WHAT TO DO: Repeat the lines from the line with "camera: 10 degrees left, 10 degrees up" to the line with "none -> brown candle [195,375,271,472]" in the listing below, keeping both end lines and adding nothing.

RECORDS SUPPLIED:
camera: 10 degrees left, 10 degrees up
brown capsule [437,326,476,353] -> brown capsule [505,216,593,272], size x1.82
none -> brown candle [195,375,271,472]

--

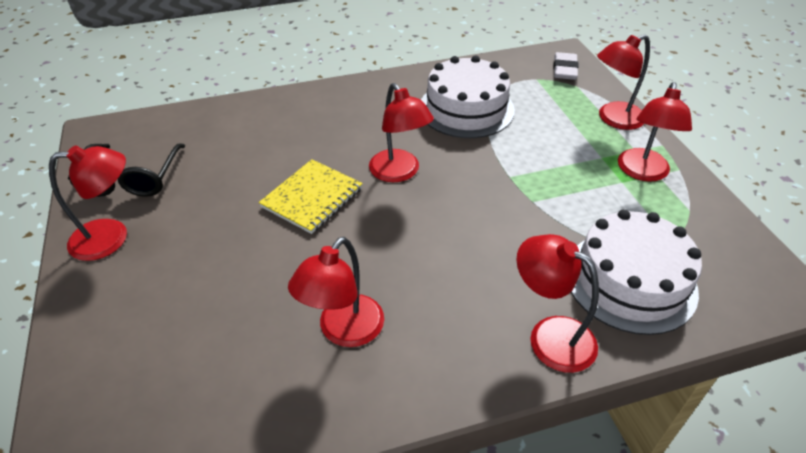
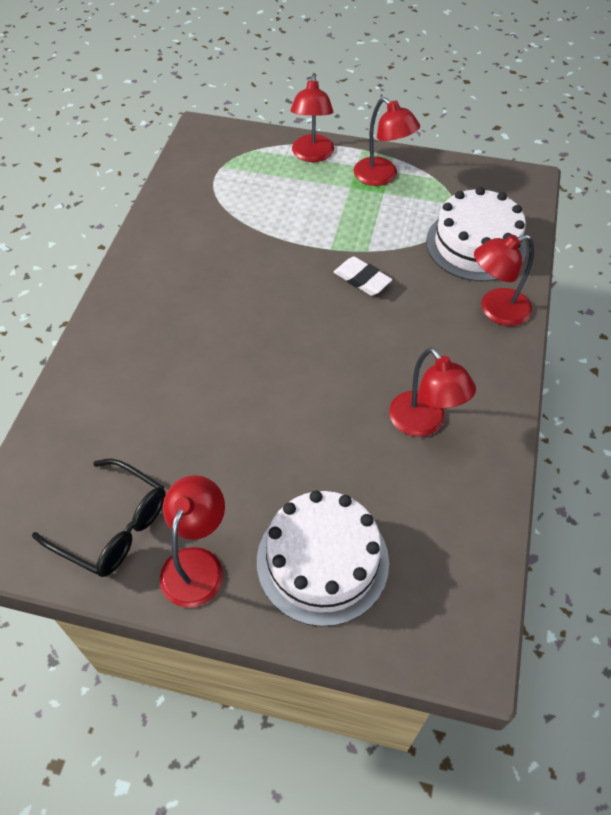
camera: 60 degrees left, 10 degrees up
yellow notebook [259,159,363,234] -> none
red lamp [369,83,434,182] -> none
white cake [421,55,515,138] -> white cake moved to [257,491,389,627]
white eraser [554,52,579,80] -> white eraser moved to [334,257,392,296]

==

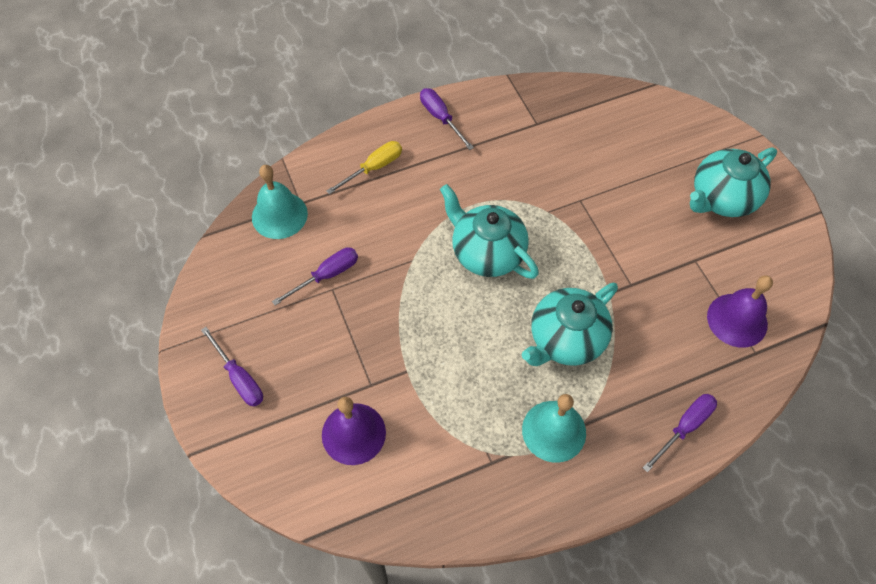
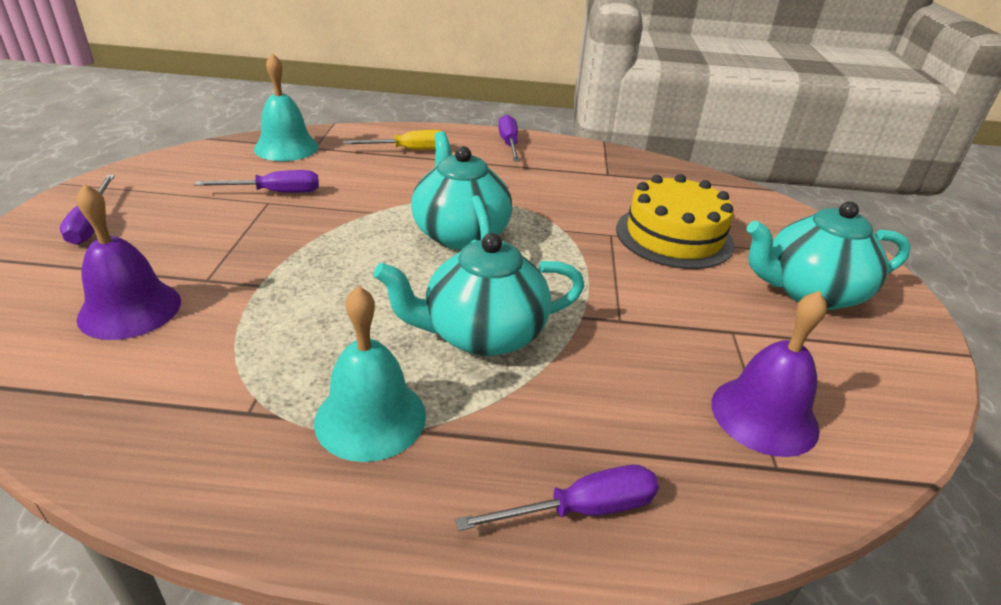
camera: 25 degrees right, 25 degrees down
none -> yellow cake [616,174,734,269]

OUTPUT FOR THIS EXERCISE:
camera: 10 degrees left, 10 degrees up
brown capsule [437,326,476,353] -> brown capsule [505,216,593,272], size x1.82
none -> brown candle [195,375,271,472]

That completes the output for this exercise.